Segment Open

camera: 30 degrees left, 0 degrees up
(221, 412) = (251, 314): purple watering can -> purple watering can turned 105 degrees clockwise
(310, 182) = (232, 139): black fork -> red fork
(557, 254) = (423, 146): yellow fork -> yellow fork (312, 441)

Segment Closed
Segment Open

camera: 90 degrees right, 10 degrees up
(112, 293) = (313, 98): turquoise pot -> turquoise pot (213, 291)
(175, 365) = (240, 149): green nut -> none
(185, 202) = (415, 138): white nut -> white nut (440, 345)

Segment Closed

▶ Exercise goal
In the data above, find the line with "(310, 182) = (232, 139): black" and the line with "(557, 254) = (423, 146): yellow". Retype both, plus every line between them, exactly.

▶ Task answer
(310, 182) = (232, 139): black fork -> red fork
(557, 254) = (423, 146): yellow fork -> yellow fork (312, 441)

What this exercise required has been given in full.